> **ENTRIES SHOWN**:
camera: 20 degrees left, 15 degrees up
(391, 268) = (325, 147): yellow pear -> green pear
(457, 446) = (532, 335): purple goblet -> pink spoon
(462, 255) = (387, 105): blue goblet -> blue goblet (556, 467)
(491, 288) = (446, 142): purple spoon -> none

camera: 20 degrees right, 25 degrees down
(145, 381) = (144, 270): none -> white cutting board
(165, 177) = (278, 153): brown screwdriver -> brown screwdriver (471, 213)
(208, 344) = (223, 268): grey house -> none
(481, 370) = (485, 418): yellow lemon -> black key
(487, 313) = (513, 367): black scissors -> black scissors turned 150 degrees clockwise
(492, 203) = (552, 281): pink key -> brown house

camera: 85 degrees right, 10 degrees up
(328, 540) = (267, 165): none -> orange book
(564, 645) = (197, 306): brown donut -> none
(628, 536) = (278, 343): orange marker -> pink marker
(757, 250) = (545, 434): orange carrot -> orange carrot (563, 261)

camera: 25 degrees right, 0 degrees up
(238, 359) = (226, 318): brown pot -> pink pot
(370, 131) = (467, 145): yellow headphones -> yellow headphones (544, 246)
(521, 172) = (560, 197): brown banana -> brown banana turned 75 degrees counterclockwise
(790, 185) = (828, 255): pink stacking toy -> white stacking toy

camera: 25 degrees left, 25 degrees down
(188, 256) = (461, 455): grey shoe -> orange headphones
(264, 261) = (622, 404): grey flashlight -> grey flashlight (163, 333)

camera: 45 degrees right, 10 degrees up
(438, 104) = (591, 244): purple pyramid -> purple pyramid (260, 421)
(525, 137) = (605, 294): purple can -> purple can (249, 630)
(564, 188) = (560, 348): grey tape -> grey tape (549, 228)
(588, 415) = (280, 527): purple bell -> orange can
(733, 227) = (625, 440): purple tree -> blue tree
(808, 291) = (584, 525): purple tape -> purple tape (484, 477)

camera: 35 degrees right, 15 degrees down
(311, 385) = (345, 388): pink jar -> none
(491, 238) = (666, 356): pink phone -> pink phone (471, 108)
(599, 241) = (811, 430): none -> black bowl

> **EXERCISE**: Across all the records above, find each line with "right" in it and copy it.

> **ANSWER AREA**:
camera: 20 degrees right, 25 degrees down
camera: 85 degrees right, 10 degrees up
camera: 25 degrees right, 0 degrees up
camera: 45 degrees right, 10 degrees up
camera: 35 degrees right, 15 degrees down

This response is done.